> Exercise prompt
Produce word for word the lines of the data below running from the one that has "(611, 164) = (169, 126): orange cup -> none" to the one that has "(743, 350) = (533, 148): turquoise", inclusive, and no others.

> Input data
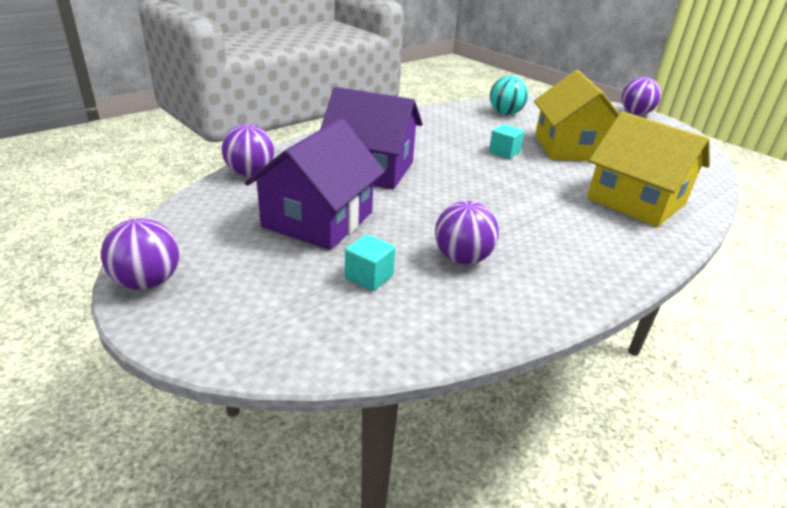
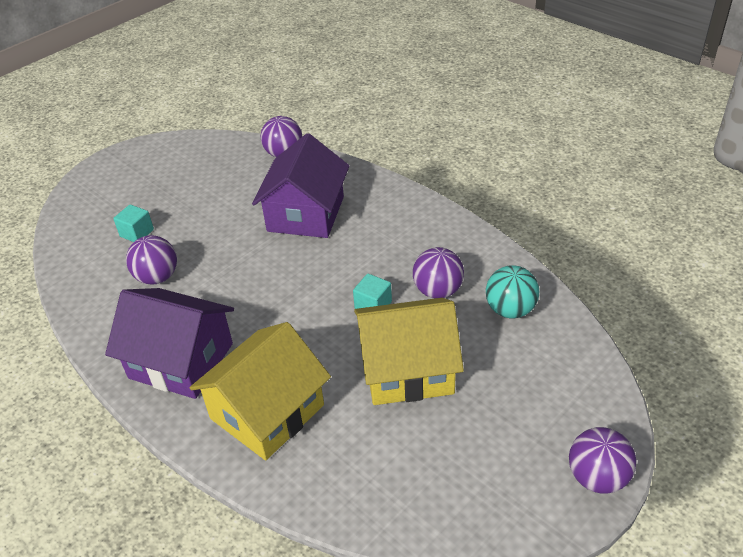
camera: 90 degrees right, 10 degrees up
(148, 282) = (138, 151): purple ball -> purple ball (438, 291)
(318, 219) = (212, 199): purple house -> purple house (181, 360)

* * *

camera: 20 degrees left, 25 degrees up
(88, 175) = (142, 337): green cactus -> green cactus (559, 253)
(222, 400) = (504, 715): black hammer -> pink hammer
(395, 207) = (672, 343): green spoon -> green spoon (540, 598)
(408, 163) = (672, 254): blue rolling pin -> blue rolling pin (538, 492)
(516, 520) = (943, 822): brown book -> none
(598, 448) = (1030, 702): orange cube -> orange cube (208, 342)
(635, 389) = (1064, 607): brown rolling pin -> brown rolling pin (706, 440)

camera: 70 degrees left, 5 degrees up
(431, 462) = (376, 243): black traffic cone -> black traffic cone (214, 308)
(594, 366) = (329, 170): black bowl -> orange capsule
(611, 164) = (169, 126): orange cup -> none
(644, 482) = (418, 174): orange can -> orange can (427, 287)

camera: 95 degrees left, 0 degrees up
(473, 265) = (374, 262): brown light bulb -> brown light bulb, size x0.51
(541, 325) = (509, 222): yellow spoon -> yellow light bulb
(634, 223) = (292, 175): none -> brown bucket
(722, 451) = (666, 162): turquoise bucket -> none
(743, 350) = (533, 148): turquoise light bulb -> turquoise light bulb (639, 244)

...

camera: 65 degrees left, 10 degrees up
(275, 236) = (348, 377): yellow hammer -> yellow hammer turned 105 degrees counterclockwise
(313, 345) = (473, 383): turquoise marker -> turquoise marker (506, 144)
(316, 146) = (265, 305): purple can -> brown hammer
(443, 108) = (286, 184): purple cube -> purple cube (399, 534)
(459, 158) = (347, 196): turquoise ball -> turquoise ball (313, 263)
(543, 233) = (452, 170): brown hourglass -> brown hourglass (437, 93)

> Solution below
(611, 164) = (169, 126): orange cup -> none
(644, 482) = (418, 174): orange can -> orange can (427, 287)

camera: 95 degrees left, 0 degrees up
(473, 265) = (374, 262): brown light bulb -> brown light bulb, size x0.51
(541, 325) = (509, 222): yellow spoon -> yellow light bulb
(634, 223) = (292, 175): none -> brown bucket
(722, 451) = (666, 162): turquoise bucket -> none
(743, 350) = (533, 148): turquoise light bulb -> turquoise light bulb (639, 244)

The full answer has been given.